§ **INSTRUCTIONS TO FOLLOW**: Using the entries that follow, collect the lines where the word "black" appears.

§ **SUPPLIED RECORDS**:
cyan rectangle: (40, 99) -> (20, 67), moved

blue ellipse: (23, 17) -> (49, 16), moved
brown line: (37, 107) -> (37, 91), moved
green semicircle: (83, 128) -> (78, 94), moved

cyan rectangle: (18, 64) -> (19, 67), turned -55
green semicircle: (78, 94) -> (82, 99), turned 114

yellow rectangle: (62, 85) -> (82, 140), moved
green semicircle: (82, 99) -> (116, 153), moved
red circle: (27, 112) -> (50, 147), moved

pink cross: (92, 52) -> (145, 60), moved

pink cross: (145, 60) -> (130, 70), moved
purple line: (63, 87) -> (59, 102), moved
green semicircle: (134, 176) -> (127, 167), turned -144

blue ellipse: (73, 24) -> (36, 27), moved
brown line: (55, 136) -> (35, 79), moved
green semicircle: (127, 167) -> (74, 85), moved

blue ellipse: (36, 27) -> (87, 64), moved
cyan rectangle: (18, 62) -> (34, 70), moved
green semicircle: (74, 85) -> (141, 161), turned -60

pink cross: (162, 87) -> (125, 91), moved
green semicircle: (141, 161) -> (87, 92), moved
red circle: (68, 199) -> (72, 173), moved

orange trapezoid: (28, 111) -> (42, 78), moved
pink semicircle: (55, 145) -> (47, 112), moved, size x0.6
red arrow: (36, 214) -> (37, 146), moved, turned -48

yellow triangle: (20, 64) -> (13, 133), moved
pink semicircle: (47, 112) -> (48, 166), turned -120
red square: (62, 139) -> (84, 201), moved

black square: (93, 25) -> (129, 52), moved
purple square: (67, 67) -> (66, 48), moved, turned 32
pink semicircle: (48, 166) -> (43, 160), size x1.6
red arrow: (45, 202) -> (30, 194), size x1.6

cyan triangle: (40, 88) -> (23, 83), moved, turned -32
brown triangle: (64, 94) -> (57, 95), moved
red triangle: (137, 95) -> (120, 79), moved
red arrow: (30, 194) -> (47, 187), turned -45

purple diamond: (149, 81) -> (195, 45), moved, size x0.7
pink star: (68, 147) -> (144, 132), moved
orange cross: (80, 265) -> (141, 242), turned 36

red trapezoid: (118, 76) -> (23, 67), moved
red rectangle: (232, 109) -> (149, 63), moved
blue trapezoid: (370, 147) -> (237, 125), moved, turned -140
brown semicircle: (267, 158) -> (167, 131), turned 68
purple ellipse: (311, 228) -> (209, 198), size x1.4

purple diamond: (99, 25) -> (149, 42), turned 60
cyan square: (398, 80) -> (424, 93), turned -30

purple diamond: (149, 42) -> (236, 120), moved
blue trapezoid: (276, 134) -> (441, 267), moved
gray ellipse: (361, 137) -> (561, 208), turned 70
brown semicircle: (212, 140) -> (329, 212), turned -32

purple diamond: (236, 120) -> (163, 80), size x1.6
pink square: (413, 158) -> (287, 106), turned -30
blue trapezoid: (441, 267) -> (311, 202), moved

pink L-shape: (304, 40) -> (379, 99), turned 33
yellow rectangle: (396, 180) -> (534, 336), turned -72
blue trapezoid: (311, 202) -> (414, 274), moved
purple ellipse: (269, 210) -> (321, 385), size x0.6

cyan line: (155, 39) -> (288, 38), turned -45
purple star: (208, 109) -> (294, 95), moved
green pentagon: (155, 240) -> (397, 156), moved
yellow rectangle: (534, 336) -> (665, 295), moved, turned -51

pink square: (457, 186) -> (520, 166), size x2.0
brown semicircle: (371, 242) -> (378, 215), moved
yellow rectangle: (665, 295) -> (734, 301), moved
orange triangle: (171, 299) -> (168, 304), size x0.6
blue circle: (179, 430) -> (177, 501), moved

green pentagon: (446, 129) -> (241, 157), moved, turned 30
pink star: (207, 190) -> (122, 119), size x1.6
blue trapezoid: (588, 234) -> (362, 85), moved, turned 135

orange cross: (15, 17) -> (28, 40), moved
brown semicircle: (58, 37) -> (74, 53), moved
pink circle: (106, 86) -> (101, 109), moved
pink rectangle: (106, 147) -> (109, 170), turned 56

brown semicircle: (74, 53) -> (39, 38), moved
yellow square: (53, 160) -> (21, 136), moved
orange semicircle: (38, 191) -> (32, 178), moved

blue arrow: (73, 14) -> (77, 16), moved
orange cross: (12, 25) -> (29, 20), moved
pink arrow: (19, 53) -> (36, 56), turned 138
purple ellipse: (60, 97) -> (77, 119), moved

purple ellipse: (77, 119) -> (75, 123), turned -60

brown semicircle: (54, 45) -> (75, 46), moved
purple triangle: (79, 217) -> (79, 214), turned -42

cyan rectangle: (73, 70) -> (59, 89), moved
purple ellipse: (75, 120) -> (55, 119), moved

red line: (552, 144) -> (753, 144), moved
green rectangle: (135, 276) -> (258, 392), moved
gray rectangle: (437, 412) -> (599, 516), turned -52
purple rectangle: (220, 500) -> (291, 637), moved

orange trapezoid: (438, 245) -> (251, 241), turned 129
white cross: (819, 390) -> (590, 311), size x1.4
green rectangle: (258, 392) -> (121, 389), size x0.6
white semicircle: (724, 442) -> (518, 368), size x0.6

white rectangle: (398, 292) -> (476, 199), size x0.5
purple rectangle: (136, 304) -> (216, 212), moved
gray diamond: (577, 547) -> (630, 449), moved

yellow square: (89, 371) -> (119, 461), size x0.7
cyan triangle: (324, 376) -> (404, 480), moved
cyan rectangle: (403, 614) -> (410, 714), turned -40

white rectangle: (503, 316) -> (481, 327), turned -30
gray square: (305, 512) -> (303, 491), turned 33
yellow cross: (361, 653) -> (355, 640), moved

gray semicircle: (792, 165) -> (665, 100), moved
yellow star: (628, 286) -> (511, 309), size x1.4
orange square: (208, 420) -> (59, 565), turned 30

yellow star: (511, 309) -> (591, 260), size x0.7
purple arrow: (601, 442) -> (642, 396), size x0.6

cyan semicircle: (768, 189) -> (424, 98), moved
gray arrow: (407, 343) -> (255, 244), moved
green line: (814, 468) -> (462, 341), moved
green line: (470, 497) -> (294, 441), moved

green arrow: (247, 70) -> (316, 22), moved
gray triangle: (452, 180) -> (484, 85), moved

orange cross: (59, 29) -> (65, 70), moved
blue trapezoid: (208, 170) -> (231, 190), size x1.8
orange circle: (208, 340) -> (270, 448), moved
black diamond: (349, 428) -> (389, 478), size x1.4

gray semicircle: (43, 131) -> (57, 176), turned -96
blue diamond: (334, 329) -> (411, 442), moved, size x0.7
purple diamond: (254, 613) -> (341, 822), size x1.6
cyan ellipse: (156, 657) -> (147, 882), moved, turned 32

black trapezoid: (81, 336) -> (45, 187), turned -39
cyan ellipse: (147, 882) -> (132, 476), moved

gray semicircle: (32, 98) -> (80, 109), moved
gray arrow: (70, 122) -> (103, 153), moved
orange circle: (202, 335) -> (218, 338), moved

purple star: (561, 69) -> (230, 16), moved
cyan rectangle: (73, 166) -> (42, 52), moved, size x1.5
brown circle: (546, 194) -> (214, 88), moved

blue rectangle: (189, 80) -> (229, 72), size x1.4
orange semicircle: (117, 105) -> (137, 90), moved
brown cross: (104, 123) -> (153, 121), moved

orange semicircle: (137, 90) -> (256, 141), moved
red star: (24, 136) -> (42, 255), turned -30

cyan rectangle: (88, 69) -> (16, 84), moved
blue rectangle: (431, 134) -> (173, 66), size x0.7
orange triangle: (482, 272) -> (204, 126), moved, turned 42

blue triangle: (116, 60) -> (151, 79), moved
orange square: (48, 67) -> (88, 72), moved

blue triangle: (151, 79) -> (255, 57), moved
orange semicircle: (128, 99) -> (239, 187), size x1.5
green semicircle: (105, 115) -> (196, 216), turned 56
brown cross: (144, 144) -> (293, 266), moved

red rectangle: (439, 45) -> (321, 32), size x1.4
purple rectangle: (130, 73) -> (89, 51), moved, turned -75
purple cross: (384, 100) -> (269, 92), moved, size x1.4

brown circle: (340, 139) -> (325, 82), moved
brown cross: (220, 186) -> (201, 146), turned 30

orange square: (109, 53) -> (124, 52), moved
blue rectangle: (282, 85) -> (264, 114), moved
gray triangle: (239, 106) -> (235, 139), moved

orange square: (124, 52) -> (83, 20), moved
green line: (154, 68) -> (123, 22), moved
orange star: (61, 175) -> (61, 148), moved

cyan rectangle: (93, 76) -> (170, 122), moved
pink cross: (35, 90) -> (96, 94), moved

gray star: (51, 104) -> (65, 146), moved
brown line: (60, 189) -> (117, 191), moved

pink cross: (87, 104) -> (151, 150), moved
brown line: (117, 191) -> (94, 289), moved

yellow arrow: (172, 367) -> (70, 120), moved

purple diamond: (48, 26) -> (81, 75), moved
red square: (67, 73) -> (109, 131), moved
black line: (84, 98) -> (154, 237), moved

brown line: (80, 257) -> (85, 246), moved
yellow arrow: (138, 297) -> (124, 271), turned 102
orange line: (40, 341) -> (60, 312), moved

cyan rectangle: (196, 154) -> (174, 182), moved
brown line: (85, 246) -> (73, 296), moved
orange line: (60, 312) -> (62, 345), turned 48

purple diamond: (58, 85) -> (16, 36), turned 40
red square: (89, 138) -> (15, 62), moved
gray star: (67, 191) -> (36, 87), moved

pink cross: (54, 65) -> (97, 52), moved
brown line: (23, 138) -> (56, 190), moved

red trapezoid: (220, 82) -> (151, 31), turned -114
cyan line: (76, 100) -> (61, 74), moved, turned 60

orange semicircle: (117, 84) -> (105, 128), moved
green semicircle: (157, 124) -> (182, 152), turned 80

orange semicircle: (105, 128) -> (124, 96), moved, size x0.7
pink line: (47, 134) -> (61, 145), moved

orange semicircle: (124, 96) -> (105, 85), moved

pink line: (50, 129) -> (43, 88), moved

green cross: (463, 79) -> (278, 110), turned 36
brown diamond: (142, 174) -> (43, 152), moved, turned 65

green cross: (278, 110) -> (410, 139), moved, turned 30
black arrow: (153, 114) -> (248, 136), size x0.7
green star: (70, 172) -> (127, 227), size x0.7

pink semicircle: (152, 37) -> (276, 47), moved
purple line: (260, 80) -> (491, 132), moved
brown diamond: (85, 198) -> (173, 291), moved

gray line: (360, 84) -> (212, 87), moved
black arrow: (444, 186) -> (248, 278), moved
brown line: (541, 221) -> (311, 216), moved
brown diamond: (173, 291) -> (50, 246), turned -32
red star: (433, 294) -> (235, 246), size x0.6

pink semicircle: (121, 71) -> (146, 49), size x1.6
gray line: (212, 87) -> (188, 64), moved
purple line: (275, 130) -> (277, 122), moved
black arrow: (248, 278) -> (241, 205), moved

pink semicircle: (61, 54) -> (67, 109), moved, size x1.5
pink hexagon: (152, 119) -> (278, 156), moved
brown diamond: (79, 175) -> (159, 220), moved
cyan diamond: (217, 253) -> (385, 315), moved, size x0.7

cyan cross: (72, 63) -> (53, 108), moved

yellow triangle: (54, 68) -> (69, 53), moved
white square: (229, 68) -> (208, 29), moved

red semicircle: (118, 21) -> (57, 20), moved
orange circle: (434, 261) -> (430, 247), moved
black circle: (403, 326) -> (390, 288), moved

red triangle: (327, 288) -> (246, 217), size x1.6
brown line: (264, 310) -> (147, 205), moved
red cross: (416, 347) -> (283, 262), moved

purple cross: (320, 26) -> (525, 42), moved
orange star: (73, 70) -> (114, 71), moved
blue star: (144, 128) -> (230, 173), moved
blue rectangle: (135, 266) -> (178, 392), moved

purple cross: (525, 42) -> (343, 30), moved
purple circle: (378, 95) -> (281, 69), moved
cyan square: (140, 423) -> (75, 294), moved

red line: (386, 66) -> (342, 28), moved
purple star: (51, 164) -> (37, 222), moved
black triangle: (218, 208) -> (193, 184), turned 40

§ **RESPONSE TO THE EXERCISE**:
black square: (93, 25) -> (129, 52), moved
black diamond: (349, 428) -> (389, 478), size x1.4
black trapezoid: (81, 336) -> (45, 187), turned -39
black line: (84, 98) -> (154, 237), moved
black arrow: (153, 114) -> (248, 136), size x0.7
black arrow: (444, 186) -> (248, 278), moved
black arrow: (248, 278) -> (241, 205), moved
black circle: (403, 326) -> (390, 288), moved
black triangle: (218, 208) -> (193, 184), turned 40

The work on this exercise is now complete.